**What the exercise asks**
If a line in the records below contains the word "green", return that line.

**Records**
++++++++++++++++++++
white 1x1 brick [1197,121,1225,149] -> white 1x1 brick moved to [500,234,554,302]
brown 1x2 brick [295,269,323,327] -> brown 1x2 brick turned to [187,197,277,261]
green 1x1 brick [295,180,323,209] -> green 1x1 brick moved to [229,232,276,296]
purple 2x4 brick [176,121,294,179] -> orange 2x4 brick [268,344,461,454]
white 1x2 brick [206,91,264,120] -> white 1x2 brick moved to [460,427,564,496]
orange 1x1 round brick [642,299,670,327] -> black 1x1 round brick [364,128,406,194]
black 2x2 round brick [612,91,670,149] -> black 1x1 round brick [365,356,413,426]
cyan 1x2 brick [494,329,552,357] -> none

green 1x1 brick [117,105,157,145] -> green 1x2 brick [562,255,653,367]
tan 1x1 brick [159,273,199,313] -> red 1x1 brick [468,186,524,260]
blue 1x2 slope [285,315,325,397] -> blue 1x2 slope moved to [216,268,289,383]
++++++++++++++++++++
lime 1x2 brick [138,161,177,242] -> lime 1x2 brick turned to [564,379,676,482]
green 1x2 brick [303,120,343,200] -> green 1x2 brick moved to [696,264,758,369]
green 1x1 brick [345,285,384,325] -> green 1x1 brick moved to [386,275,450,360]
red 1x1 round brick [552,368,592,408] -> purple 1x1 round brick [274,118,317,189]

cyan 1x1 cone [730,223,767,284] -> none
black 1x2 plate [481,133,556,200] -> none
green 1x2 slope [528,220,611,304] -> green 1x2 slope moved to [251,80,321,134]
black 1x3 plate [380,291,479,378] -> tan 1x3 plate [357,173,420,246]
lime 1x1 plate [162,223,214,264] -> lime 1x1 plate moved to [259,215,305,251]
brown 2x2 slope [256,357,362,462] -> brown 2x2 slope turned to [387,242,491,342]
++++++++++++++++++++
**Finished exercise**
green 1x1 brick [295,180,323,209] -> green 1x1 brick moved to [229,232,276,296]
green 1x1 brick [117,105,157,145] -> green 1x2 brick [562,255,653,367]
green 1x2 brick [303,120,343,200] -> green 1x2 brick moved to [696,264,758,369]
green 1x1 brick [345,285,384,325] -> green 1x1 brick moved to [386,275,450,360]
green 1x2 slope [528,220,611,304] -> green 1x2 slope moved to [251,80,321,134]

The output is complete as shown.